▶ Do this
Copy each of the entries below word for word, keeping every line in its original order.
-- start of Data entries --
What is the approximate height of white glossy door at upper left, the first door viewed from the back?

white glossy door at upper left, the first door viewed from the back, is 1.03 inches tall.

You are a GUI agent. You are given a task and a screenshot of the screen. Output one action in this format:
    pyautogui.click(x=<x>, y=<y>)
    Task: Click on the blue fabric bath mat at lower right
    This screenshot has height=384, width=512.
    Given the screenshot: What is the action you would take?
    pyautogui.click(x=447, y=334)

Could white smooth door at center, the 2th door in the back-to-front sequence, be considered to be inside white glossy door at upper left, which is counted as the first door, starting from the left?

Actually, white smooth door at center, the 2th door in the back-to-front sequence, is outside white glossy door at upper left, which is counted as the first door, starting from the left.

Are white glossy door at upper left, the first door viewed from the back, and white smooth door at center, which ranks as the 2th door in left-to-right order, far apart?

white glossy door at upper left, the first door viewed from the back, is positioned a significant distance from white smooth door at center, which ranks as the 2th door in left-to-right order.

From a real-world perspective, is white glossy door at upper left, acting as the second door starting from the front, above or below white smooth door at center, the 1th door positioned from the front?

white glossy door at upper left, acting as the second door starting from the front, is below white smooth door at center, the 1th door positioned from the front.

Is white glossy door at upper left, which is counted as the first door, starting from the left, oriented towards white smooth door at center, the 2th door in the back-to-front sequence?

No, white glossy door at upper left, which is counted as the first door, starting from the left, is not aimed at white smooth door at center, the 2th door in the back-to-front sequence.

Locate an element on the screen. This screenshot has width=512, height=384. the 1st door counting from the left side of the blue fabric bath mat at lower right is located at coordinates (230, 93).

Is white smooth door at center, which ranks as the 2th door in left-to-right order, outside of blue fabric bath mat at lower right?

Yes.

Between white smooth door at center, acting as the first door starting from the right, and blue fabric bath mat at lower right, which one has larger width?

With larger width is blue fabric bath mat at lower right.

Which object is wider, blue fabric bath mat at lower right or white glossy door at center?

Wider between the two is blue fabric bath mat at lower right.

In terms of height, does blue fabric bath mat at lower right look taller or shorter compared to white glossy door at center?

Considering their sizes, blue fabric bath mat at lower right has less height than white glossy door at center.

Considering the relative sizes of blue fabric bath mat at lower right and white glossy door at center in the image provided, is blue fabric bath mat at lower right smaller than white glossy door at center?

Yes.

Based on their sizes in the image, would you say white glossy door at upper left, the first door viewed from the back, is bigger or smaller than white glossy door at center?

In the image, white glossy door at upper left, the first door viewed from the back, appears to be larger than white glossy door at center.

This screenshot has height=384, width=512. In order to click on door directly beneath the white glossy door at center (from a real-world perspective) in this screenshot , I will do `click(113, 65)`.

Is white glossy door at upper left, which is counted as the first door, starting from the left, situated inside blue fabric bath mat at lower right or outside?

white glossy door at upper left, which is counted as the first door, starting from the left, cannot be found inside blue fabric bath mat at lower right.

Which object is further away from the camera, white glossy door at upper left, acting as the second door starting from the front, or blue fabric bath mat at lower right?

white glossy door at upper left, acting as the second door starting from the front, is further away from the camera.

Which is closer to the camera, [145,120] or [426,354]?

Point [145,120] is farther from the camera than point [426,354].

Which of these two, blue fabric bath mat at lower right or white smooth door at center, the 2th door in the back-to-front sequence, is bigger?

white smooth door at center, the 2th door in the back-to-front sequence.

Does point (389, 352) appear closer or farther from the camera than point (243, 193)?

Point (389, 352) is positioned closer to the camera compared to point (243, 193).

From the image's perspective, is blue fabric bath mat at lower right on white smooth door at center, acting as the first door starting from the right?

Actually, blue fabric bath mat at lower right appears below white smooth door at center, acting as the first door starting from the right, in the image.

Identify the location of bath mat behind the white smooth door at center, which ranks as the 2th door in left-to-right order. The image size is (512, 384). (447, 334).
-- end of Data entries --
▶ Complete response
What is the approximate height of white glossy door at upper left, the first door viewed from the back?

white glossy door at upper left, the first door viewed from the back, is 1.03 inches tall.

You are a GUI agent. You are given a task and a screenshot of the screen. Output one action in this format:
    pyautogui.click(x=<x>, y=<y>)
    Task: Click on the blue fabric bath mat at lower right
    This screenshot has height=384, width=512.
    Given the screenshot: What is the action you would take?
    pyautogui.click(x=447, y=334)

Could white smooth door at center, the 2th door in the back-to-front sequence, be considered to be inside white glossy door at upper left, which is counted as the first door, starting from the left?

Actually, white smooth door at center, the 2th door in the back-to-front sequence, is outside white glossy door at upper left, which is counted as the first door, starting from the left.

Are white glossy door at upper left, the first door viewed from the back, and white smooth door at center, which ranks as the 2th door in left-to-right order, far apart?

white glossy door at upper left, the first door viewed from the back, is positioned a significant distance from white smooth door at center, which ranks as the 2th door in left-to-right order.

From a real-world perspective, is white glossy door at upper left, acting as the second door starting from the front, above or below white smooth door at center, the 1th door positioned from the front?

white glossy door at upper left, acting as the second door starting from the front, is below white smooth door at center, the 1th door positioned from the front.

Is white glossy door at upper left, which is counted as the first door, starting from the left, oriented towards white smooth door at center, the 2th door in the back-to-front sequence?

No, white glossy door at upper left, which is counted as the first door, starting from the left, is not aimed at white smooth door at center, the 2th door in the back-to-front sequence.

Locate an element on the screen. This screenshot has width=512, height=384. the 1st door counting from the left side of the blue fabric bath mat at lower right is located at coordinates (230, 93).

Is white smooth door at center, which ranks as the 2th door in left-to-right order, outside of blue fabric bath mat at lower right?

Yes.

Between white smooth door at center, acting as the first door starting from the right, and blue fabric bath mat at lower right, which one has larger width?

With larger width is blue fabric bath mat at lower right.

Which object is wider, blue fabric bath mat at lower right or white glossy door at center?

Wider between the two is blue fabric bath mat at lower right.

In terms of height, does blue fabric bath mat at lower right look taller or shorter compared to white glossy door at center?

Considering their sizes, blue fabric bath mat at lower right has less height than white glossy door at center.

Considering the relative sizes of blue fabric bath mat at lower right and white glossy door at center in the image provided, is blue fabric bath mat at lower right smaller than white glossy door at center?

Yes.

Based on their sizes in the image, would you say white glossy door at upper left, the first door viewed from the back, is bigger or smaller than white glossy door at center?

In the image, white glossy door at upper left, the first door viewed from the back, appears to be larger than white glossy door at center.

This screenshot has height=384, width=512. In order to click on door directly beneath the white glossy door at center (from a real-world perspective) in this screenshot , I will do `click(113, 65)`.

Is white glossy door at upper left, which is counted as the first door, starting from the left, situated inside blue fabric bath mat at lower right or outside?

white glossy door at upper left, which is counted as the first door, starting from the left, cannot be found inside blue fabric bath mat at lower right.

Which object is further away from the camera, white glossy door at upper left, acting as the second door starting from the front, or blue fabric bath mat at lower right?

white glossy door at upper left, acting as the second door starting from the front, is further away from the camera.

Which is closer to the camera, [145,120] or [426,354]?

Point [145,120] is farther from the camera than point [426,354].

Which of these two, blue fabric bath mat at lower right or white smooth door at center, the 2th door in the back-to-front sequence, is bigger?

white smooth door at center, the 2th door in the back-to-front sequence.

Does point (389, 352) appear closer or farther from the camera than point (243, 193)?

Point (389, 352) is positioned closer to the camera compared to point (243, 193).

From the image's perspective, is blue fabric bath mat at lower right on white smooth door at center, acting as the first door starting from the right?

Actually, blue fabric bath mat at lower right appears below white smooth door at center, acting as the first door starting from the right, in the image.

Identify the location of bath mat behind the white smooth door at center, which ranks as the 2th door in left-to-right order. The image size is (512, 384). (447, 334).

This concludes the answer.